Items from a dataset
┌────────
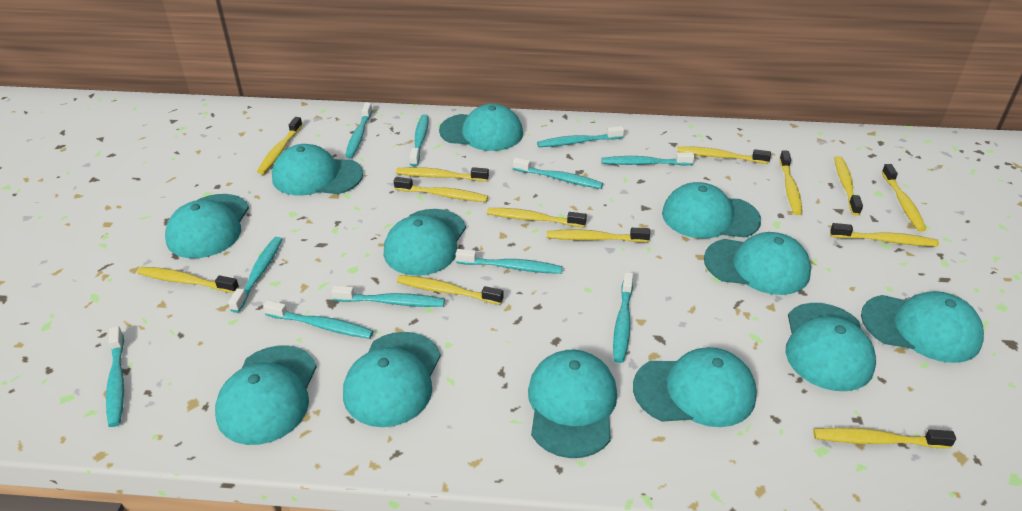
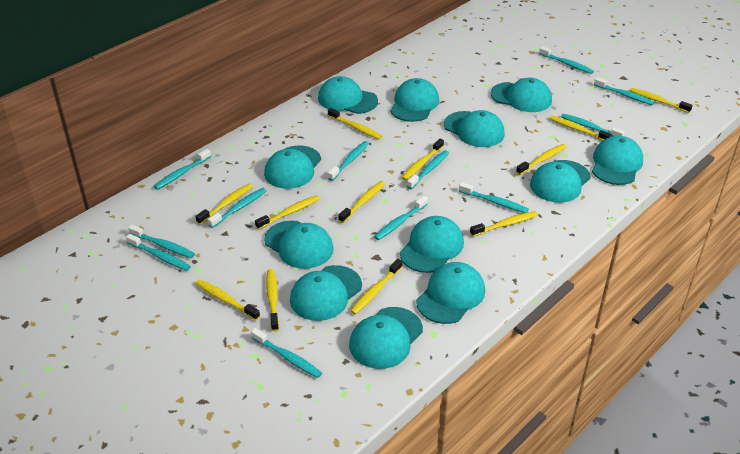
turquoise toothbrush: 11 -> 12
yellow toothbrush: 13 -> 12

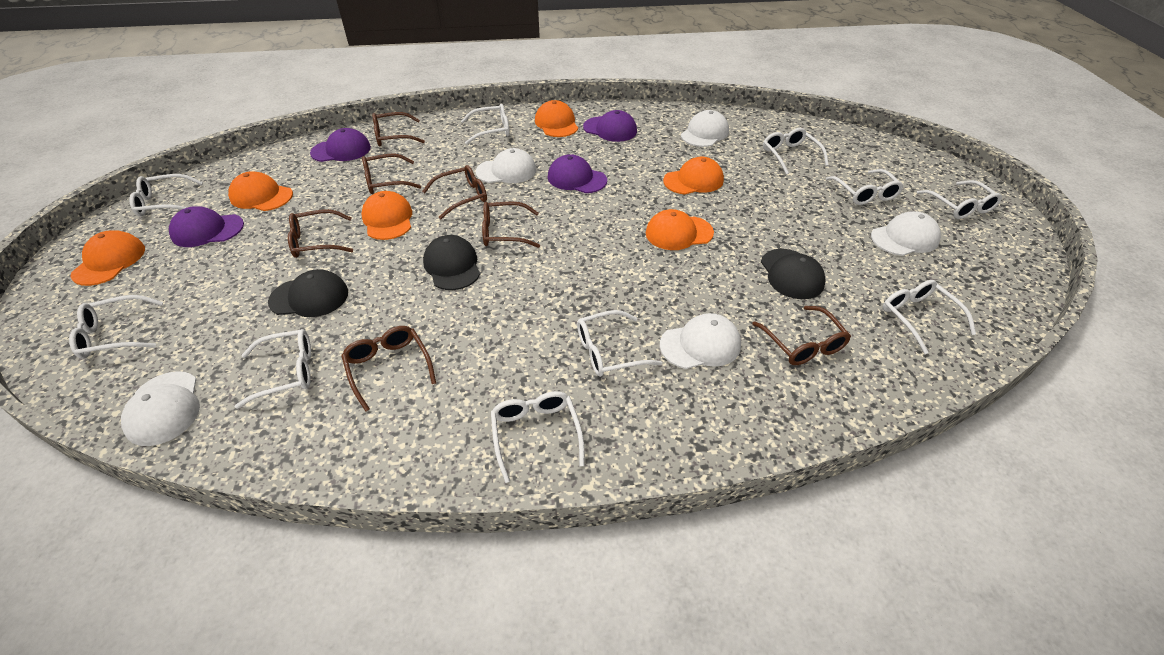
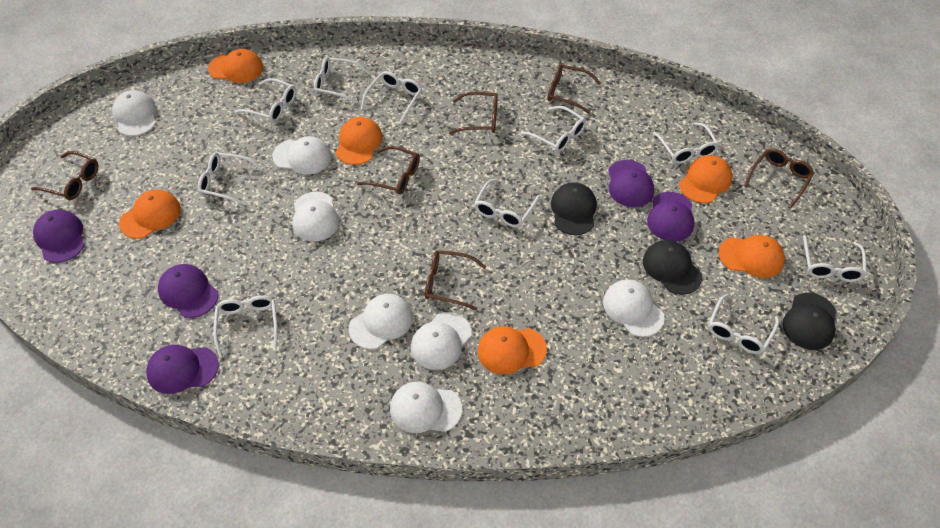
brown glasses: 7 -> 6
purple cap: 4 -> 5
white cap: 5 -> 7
└────────
A verbatim copy of the records above, without pictures, is required.

turquoise toothbrush: 11 -> 12
yellow toothbrush: 13 -> 12

brown glasses: 7 -> 6
purple cap: 4 -> 5
white cap: 5 -> 7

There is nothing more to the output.